# [TASK DETAILS]
Starting at the first line and ending at the line containing "yellow hexagon: moved 2 px right", copy the lines with "gray ellipse" replaced by "silver ellipse", leaving the pictures out and keeping everything else the same.

•••••

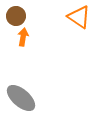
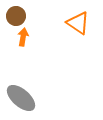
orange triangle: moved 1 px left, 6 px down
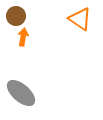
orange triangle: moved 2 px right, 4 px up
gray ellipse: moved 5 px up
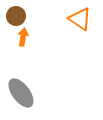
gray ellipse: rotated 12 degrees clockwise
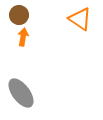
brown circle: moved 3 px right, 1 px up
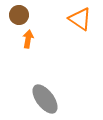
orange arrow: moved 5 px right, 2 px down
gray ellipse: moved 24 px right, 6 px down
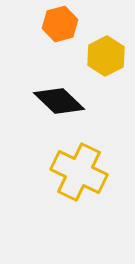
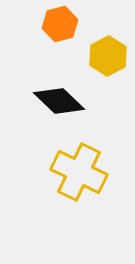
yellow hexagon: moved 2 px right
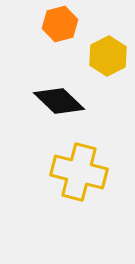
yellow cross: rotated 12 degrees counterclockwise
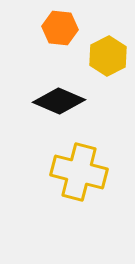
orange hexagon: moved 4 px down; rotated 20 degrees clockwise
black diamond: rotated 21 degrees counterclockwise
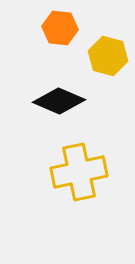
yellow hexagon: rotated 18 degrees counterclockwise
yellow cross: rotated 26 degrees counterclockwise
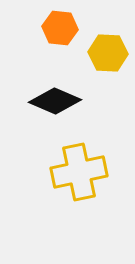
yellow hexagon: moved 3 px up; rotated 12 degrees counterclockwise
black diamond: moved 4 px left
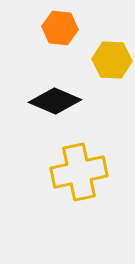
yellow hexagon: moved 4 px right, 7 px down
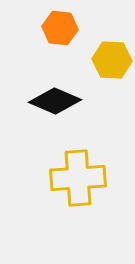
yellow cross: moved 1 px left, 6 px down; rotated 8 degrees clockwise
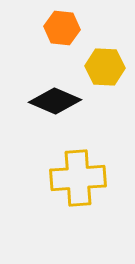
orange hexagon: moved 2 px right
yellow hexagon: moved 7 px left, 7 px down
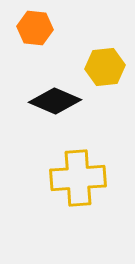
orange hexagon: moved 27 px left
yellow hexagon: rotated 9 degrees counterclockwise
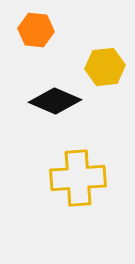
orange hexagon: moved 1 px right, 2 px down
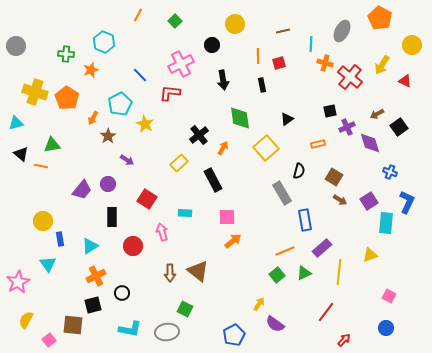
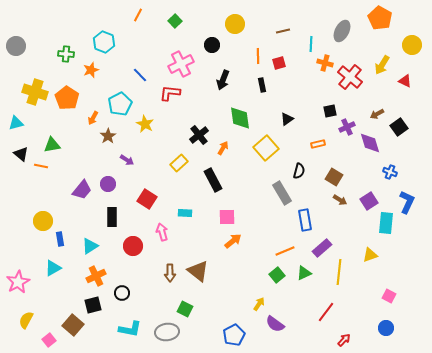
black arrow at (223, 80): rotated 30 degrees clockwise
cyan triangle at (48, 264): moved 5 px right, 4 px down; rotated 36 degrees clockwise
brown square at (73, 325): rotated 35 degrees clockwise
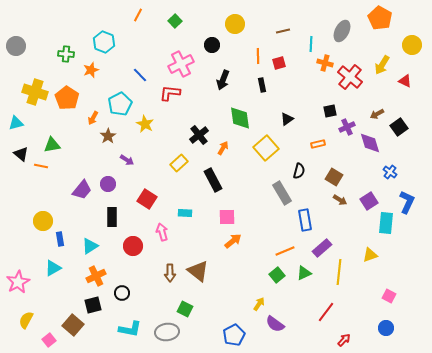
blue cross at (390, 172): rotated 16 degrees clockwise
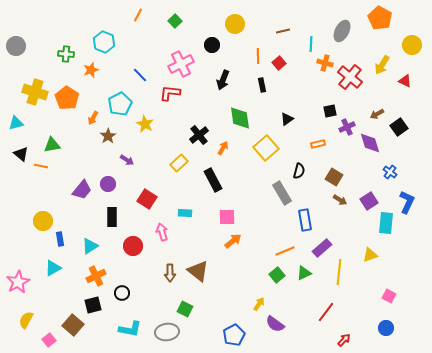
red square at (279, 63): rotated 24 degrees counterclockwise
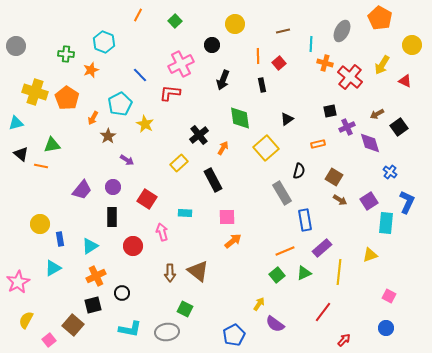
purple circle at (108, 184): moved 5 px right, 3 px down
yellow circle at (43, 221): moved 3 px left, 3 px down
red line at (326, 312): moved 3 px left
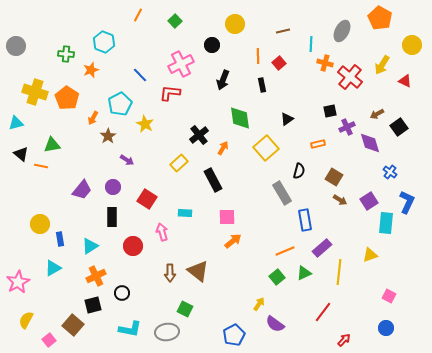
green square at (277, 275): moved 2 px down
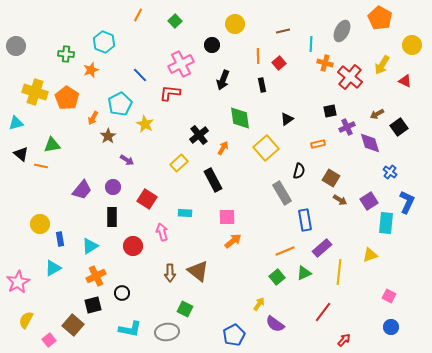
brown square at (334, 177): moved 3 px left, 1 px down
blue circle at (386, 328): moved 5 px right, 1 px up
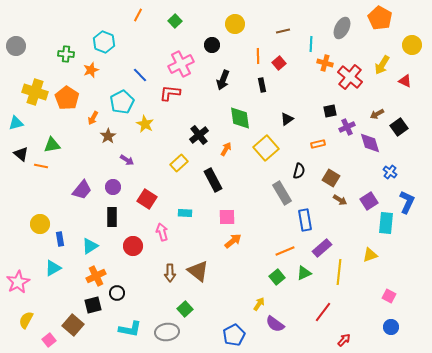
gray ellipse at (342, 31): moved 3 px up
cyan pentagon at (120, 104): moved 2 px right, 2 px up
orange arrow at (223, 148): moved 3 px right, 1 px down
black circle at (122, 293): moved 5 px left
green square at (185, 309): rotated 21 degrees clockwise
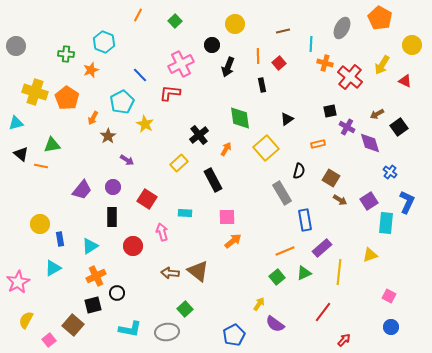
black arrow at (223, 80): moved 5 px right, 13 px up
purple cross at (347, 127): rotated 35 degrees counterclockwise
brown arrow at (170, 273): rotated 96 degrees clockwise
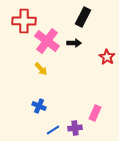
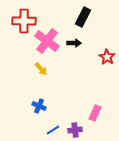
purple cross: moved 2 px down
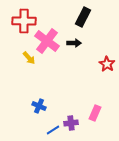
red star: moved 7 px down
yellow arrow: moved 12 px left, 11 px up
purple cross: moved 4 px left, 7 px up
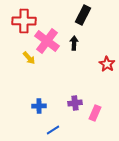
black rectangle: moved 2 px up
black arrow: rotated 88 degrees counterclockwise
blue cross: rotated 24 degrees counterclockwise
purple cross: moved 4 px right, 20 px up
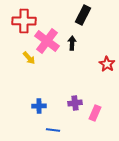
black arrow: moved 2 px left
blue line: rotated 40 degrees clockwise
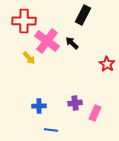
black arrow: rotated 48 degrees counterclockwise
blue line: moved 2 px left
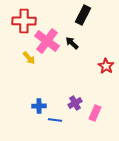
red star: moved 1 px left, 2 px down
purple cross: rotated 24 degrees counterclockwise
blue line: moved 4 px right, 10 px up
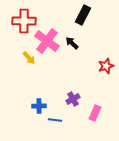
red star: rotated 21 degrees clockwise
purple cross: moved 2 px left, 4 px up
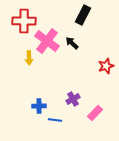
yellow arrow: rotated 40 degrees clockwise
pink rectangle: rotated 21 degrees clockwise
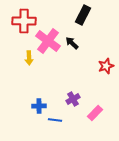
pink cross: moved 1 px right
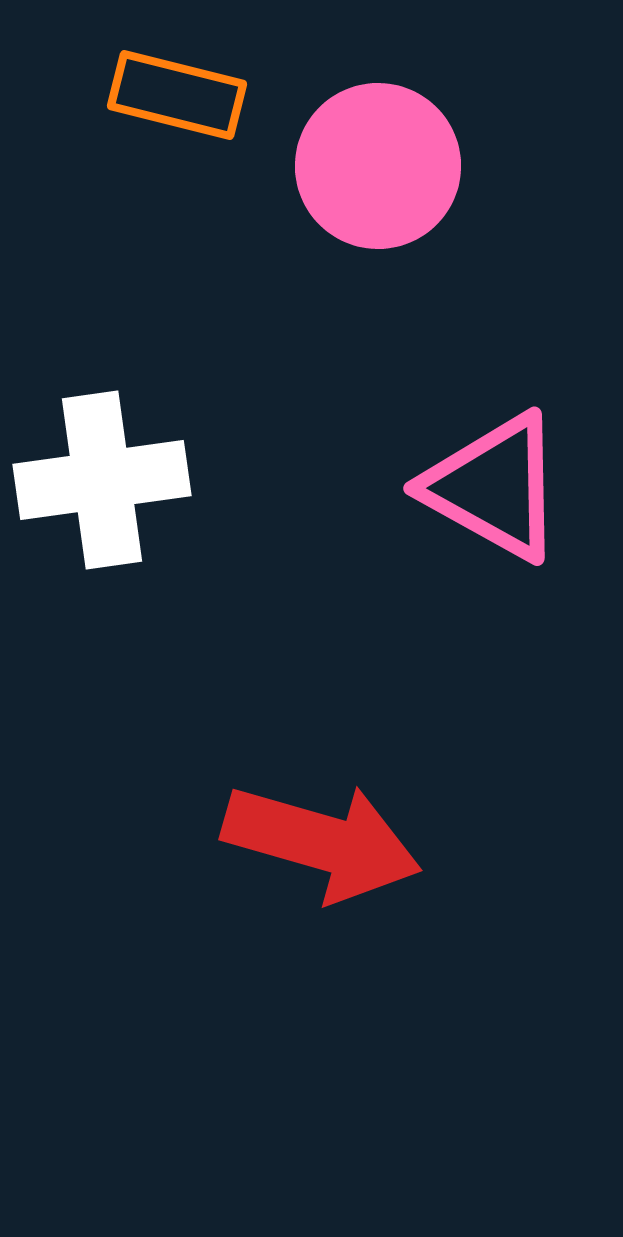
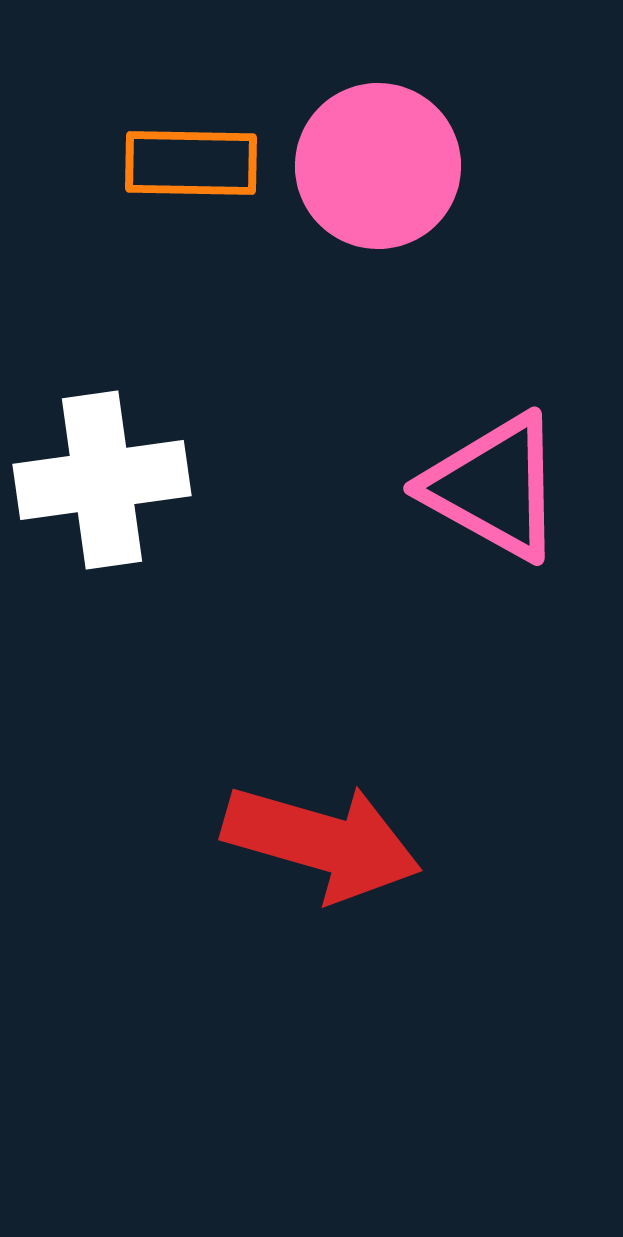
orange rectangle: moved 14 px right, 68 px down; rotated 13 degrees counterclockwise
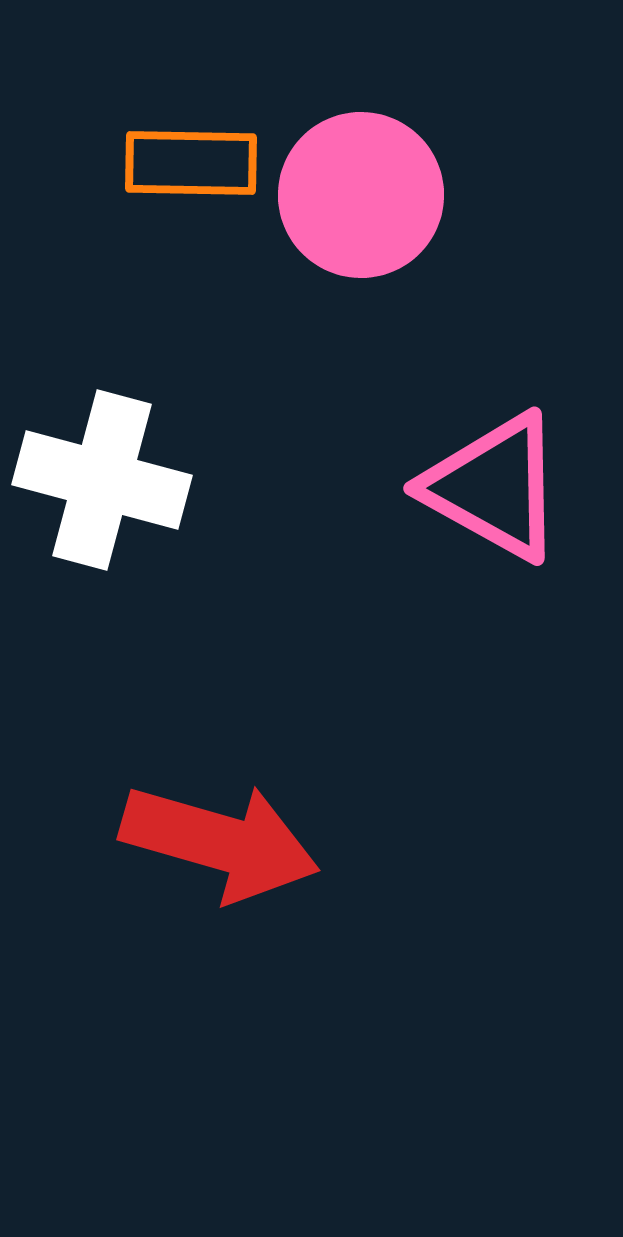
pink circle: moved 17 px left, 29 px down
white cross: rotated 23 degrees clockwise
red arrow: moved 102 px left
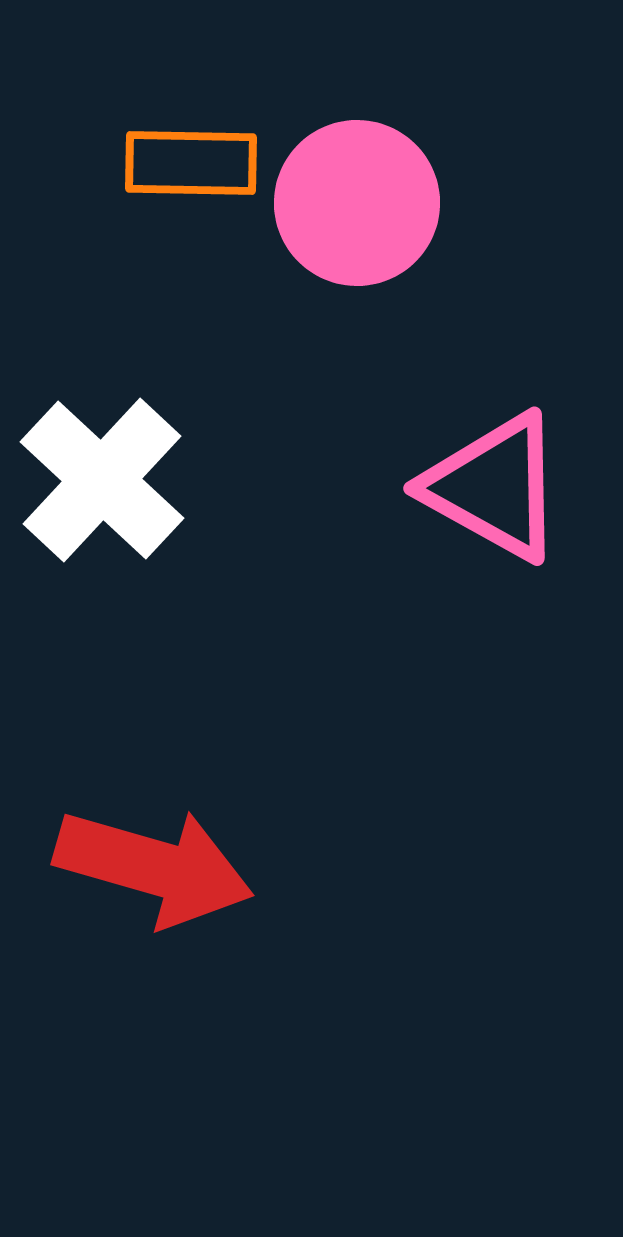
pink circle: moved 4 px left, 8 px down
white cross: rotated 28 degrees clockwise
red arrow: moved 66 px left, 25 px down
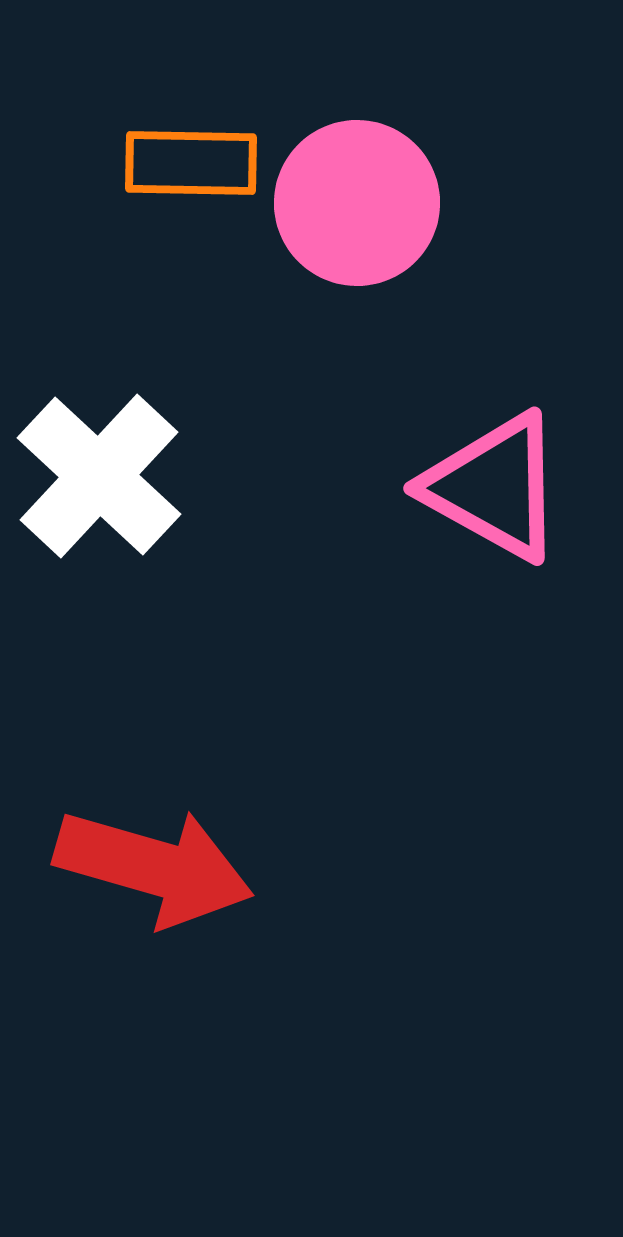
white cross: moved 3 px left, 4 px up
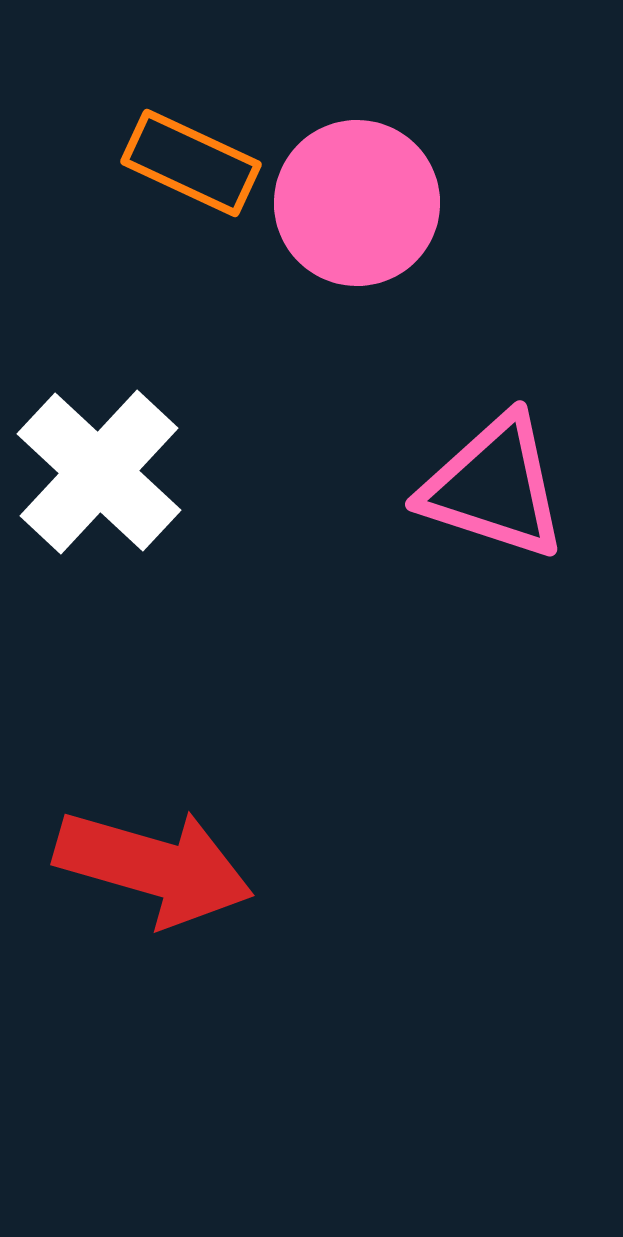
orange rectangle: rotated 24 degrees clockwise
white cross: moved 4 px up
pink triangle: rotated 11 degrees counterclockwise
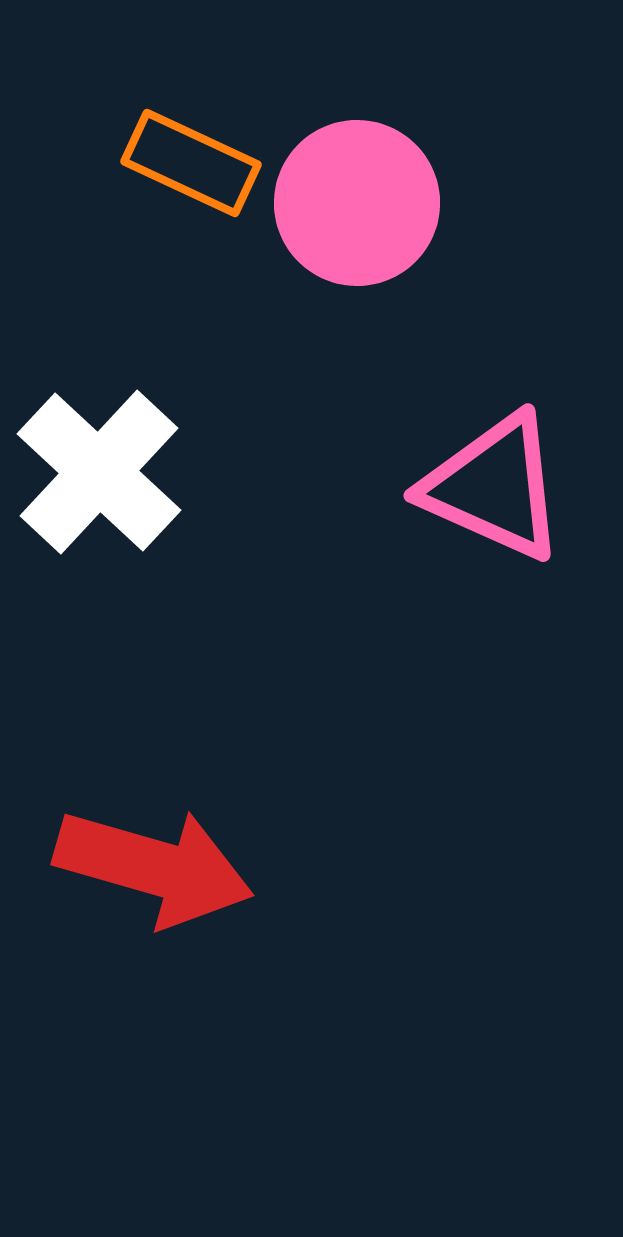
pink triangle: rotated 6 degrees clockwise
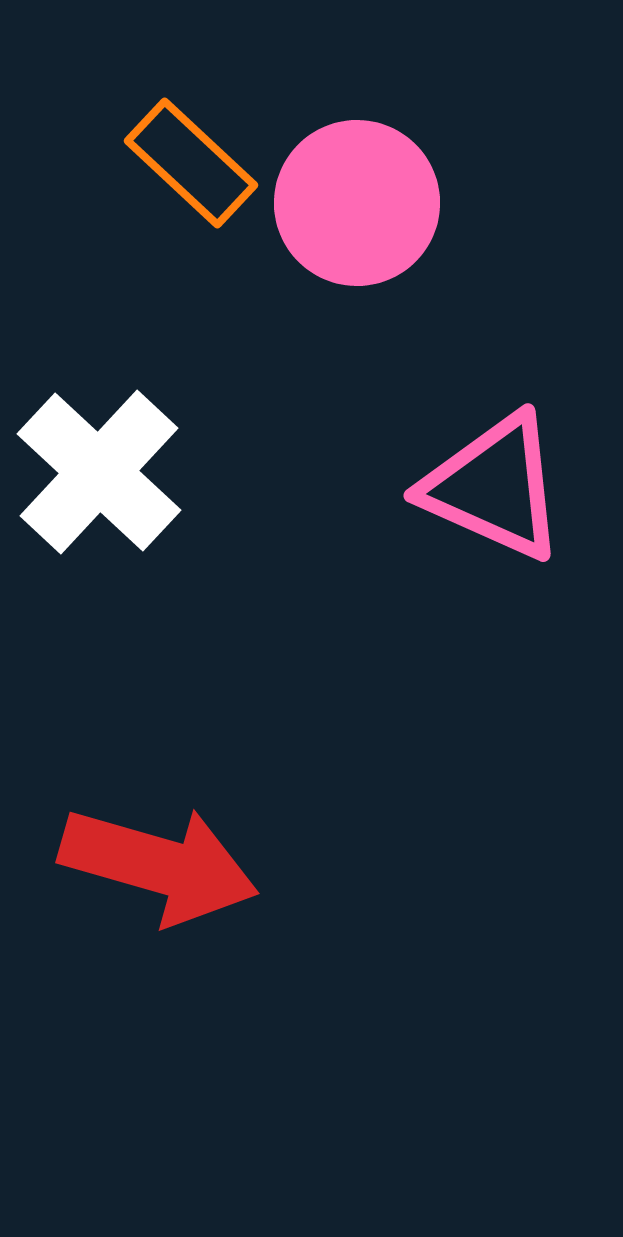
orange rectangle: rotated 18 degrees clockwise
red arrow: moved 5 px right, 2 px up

•••••

# [EXERCISE ANSWER]
orange triangle: moved 1 px left, 6 px down
orange triangle: moved 2 px right, 4 px up
silver ellipse: moved 5 px up
silver ellipse: rotated 12 degrees clockwise
brown circle: moved 3 px right, 1 px up
orange arrow: moved 5 px right, 2 px down
silver ellipse: moved 24 px right, 6 px down
yellow hexagon: moved 2 px right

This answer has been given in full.